WHAT YOU NEED TO DO → Give back exactly the lines from the line that contains "D4: diode 1N4004" to the last line of the listing below, inclusive, and no others.

ENTRIES SUPPLIED Block Start

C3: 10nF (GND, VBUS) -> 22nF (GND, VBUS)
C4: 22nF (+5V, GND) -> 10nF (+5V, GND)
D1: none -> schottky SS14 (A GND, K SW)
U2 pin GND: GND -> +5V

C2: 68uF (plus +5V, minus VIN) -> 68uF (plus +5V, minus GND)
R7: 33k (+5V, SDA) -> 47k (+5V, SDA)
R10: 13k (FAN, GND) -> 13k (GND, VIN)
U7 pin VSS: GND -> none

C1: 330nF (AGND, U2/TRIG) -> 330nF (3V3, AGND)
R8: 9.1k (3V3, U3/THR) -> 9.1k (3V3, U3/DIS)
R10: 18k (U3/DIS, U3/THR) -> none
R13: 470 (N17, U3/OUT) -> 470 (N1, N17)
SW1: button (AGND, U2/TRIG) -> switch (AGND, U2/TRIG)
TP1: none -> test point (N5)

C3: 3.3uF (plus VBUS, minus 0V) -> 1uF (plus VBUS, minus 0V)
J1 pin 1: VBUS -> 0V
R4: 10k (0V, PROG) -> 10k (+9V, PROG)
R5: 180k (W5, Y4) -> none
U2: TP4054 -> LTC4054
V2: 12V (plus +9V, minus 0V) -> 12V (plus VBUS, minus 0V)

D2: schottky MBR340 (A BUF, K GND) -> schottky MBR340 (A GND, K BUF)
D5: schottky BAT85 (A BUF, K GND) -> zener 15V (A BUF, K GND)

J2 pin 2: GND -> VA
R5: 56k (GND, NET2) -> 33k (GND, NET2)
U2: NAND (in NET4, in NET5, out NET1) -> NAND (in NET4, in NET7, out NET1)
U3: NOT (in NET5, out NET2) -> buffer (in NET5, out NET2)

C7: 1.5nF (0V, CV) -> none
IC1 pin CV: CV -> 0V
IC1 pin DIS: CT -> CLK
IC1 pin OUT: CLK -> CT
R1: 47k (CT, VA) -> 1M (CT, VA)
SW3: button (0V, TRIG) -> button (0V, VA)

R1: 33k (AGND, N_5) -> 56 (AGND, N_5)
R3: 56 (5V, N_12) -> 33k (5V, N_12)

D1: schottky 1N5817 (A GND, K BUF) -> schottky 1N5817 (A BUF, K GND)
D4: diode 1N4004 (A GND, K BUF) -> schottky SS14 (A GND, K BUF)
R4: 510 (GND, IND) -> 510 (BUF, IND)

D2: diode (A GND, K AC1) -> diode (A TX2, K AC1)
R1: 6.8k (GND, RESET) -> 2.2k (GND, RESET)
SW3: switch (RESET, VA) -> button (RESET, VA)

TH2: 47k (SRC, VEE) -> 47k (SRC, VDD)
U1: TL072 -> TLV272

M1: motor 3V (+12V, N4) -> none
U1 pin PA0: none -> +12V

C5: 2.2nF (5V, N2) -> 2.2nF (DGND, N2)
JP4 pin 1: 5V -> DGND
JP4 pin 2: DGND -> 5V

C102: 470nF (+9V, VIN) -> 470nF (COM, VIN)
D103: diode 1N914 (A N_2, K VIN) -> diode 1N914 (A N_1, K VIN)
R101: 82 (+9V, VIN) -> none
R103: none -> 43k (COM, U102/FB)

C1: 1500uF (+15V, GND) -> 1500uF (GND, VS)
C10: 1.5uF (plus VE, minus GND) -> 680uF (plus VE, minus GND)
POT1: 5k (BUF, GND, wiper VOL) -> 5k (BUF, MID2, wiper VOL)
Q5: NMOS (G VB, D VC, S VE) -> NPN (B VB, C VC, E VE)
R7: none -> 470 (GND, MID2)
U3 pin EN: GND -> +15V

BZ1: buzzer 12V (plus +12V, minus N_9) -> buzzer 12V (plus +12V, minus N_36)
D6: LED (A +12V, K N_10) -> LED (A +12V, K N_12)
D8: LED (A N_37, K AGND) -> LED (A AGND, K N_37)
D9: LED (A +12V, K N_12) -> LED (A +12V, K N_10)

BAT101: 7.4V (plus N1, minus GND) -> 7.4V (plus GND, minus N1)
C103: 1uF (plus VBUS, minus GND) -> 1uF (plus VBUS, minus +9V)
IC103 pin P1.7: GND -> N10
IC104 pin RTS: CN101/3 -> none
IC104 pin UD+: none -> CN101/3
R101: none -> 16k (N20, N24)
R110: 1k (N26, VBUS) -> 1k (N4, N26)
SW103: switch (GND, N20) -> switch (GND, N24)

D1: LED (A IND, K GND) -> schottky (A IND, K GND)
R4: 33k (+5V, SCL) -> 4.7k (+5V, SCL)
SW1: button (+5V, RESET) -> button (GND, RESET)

ENTRIES SUPPLIED Block End

RESULT FOR THIS EXERCISE →
D4: diode 1N4004 (A GND, K BUF) -> schottky SS14 (A GND, K BUF)
R4: 510 (GND, IND) -> 510 (BUF, IND)

D2: diode (A GND, K AC1) -> diode (A TX2, K AC1)
R1: 6.8k (GND, RESET) -> 2.2k (GND, RESET)
SW3: switch (RESET, VA) -> button (RESET, VA)

TH2: 47k (SRC, VEE) -> 47k (SRC, VDD)
U1: TL072 -> TLV272

M1: motor 3V (+12V, N4) -> none
U1 pin PA0: none -> +12V

C5: 2.2nF (5V, N2) -> 2.2nF (DGND, N2)
JP4 pin 1: 5V -> DGND
JP4 pin 2: DGND -> 5V

C102: 470nF (+9V, VIN) -> 470nF (COM, VIN)
D103: diode 1N914 (A N_2, K VIN) -> diode 1N914 (A N_1, K VIN)
R101: 82 (+9V, VIN) -> none
R103: none -> 43k (COM, U102/FB)

C1: 1500uF (+15V, GND) -> 1500uF (GND, VS)
C10: 1.5uF (plus VE, minus GND) -> 680uF (plus VE, minus GND)
POT1: 5k (BUF, GND, wiper VOL) -> 5k (BUF, MID2, wiper VOL)
Q5: NMOS (G VB, D VC, S VE) -> NPN (B VB, C VC, E VE)
R7: none -> 470 (GND, MID2)
U3 pin EN: GND -> +15V

BZ1: buzzer 12V (plus +12V, minus N_9) -> buzzer 12V (plus +12V, minus N_36)
D6: LED (A +12V, K N_10) -> LED (A +12V, K N_12)
D8: LED (A N_37, K AGND) -> LED (A AGND, K N_37)
D9: LED (A +12V, K N_12) -> LED (A +12V, K N_10)

BAT101: 7.4V (plus N1, minus GND) -> 7.4V (plus GND, minus N1)
C103: 1uF (plus VBUS, minus GND) -> 1uF (plus VBUS, minus +9V)
IC103 pin P1.7: GND -> N10
IC104 pin RTS: CN101/3 -> none
IC104 pin UD+: none -> CN101/3
R101: none -> 16k (N20, N24)
R110: 1k (N26, VBUS) -> 1k (N4, N26)
SW103: switch (GND, N20) -> switch (GND, N24)

D1: LED (A IND, K GND) -> schottky (A IND, K GND)
R4: 33k (+5V, SCL) -> 4.7k (+5V, SCL)
SW1: button (+5V, RESET) -> button (GND, RESET)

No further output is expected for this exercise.